--- What you will do ---
Repeat the data verbatim, images excluded.

--- Provided material ---
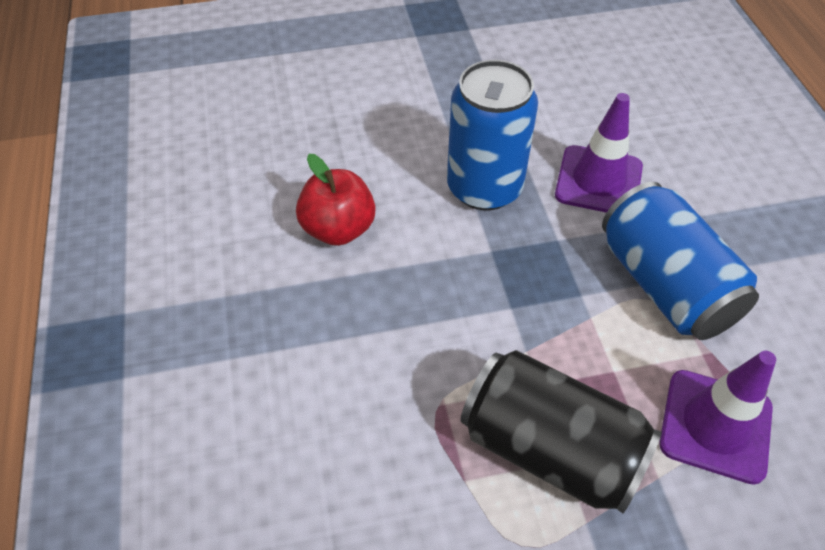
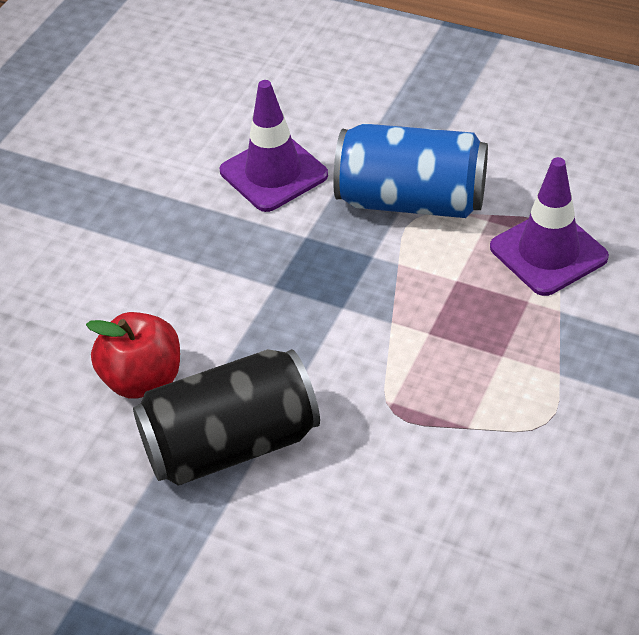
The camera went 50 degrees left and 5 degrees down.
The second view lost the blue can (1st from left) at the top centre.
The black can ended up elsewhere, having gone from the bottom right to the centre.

--- Answer area ---
The camera went 50 degrees left and 5 degrees down.
The second view lost the blue can (1st from left) at the top centre.
The black can ended up elsewhere, having gone from the bottom right to the centre.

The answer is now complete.